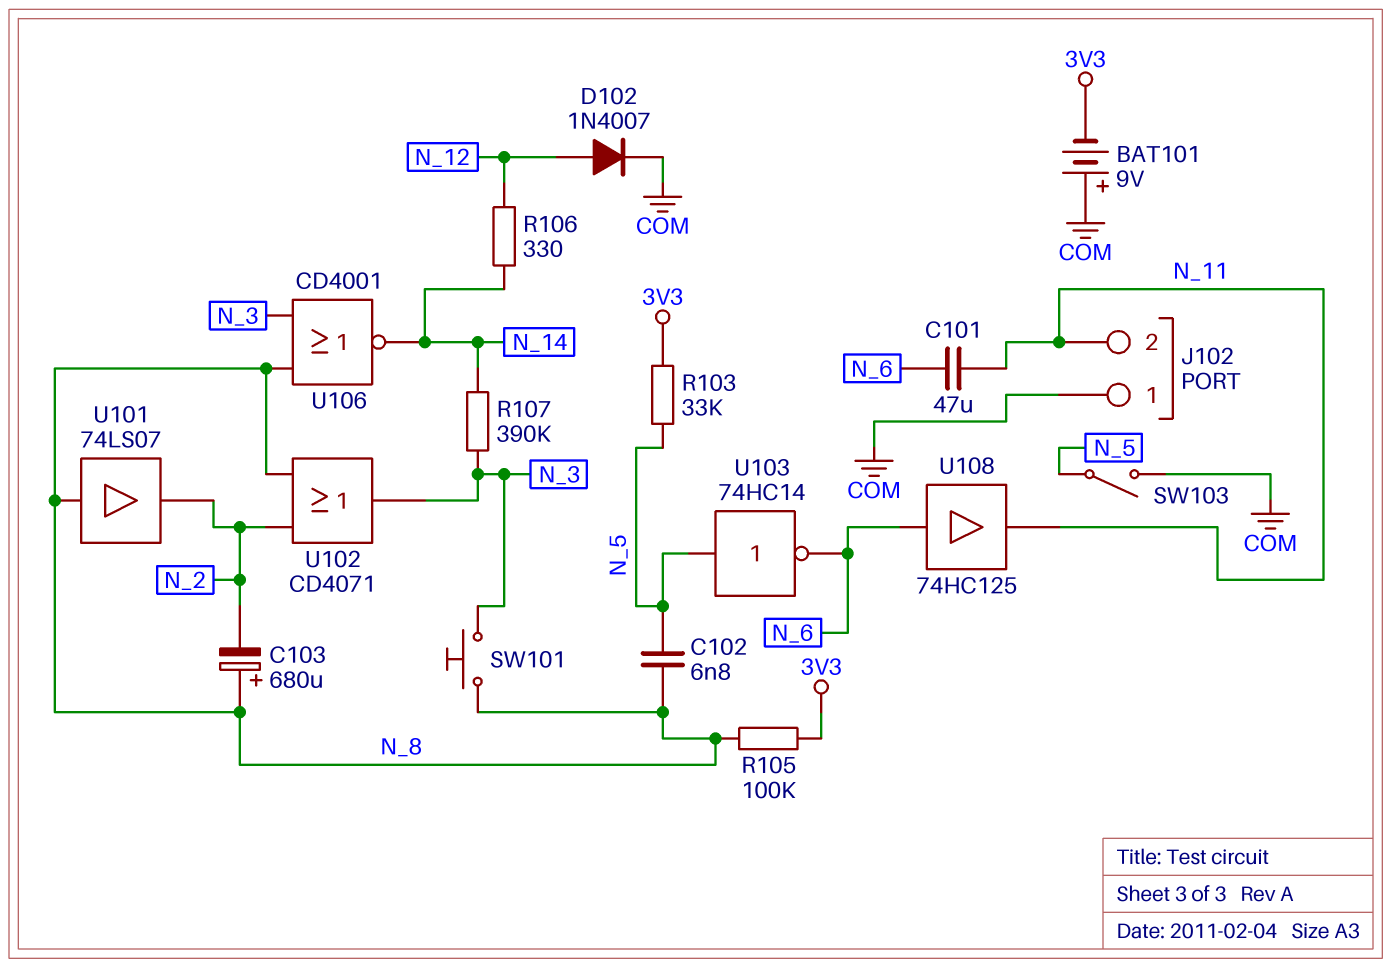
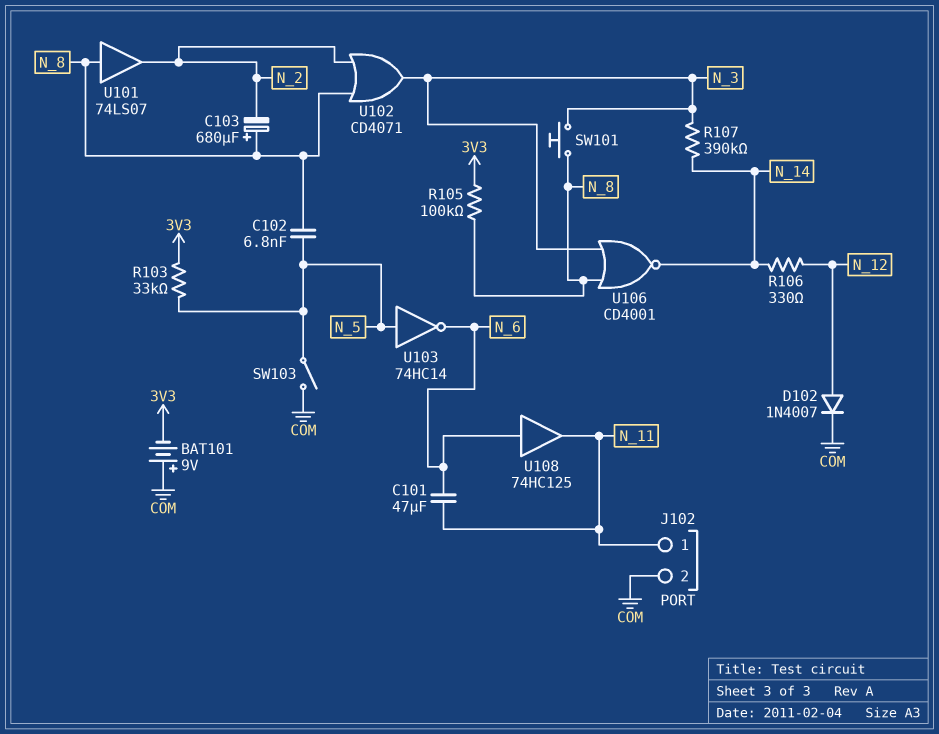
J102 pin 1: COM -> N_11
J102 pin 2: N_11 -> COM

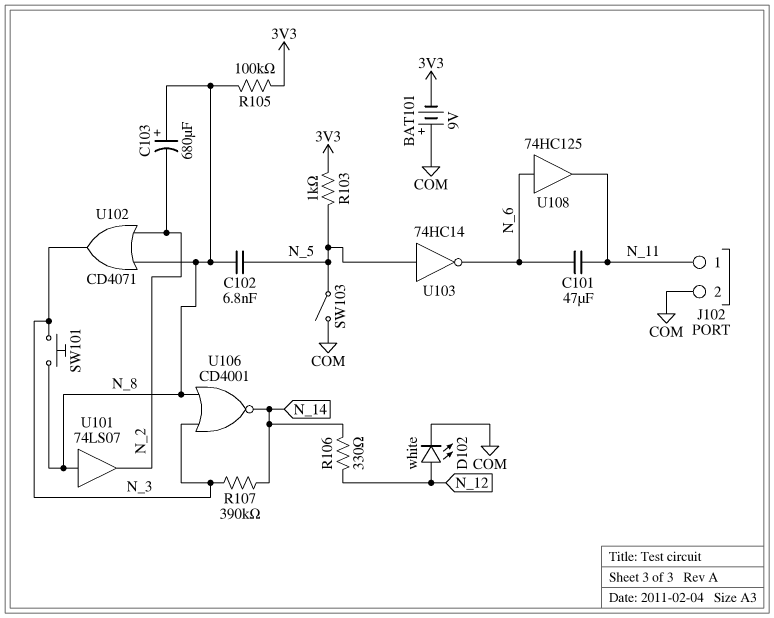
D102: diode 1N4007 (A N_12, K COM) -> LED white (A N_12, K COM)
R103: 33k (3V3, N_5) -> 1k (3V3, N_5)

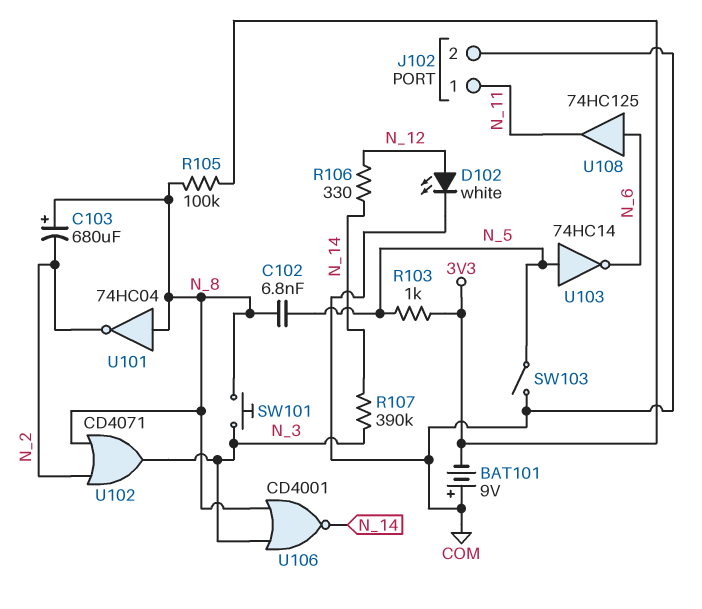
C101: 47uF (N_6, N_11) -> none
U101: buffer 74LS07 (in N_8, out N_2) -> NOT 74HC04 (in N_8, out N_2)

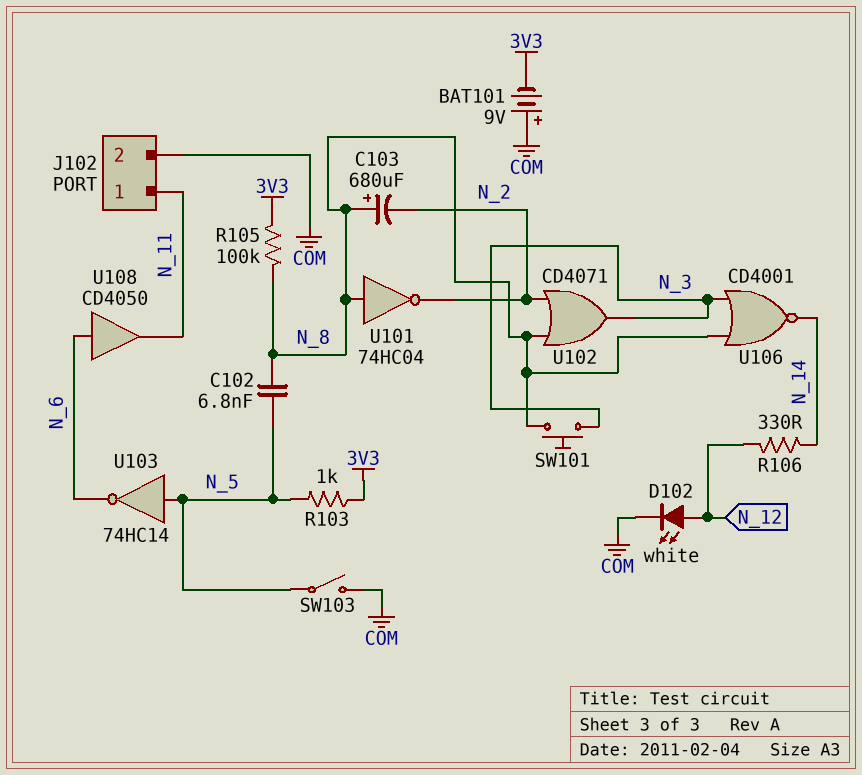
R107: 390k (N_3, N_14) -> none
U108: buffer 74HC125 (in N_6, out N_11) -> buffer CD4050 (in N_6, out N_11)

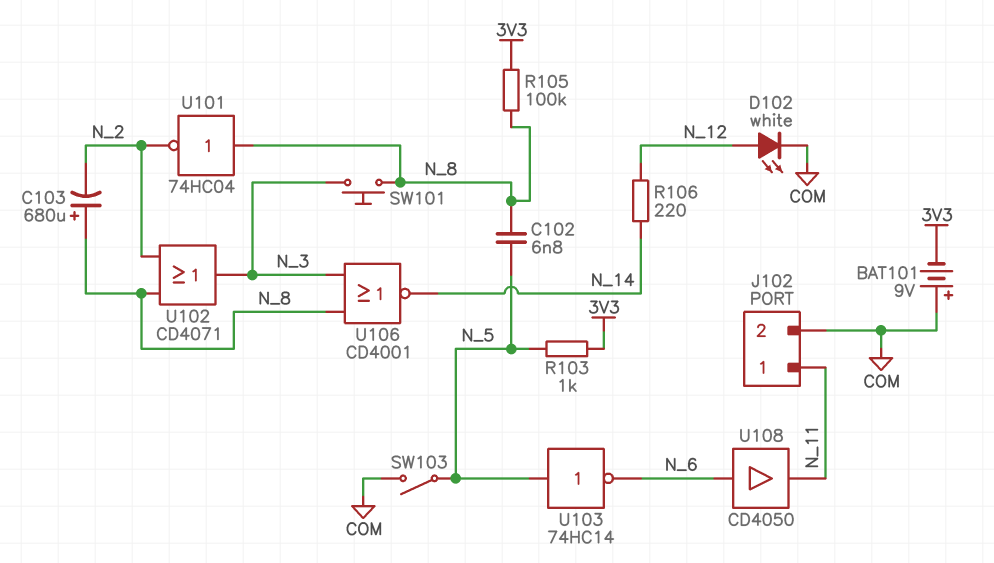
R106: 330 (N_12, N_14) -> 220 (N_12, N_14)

------------

Leave the pictures out, and copy exactly each line from the one containing "C101: 47uF (N_6, N_11) -> none" through the final line of the data.

> SOLUTION:
C101: 47uF (N_6, N_11) -> none
U101: buffer 74LS07 (in N_8, out N_2) -> NOT 74HC04 (in N_8, out N_2)

R107: 390k (N_3, N_14) -> none
U108: buffer 74HC125 (in N_6, out N_11) -> buffer CD4050 (in N_6, out N_11)

R106: 330 (N_12, N_14) -> 220 (N_12, N_14)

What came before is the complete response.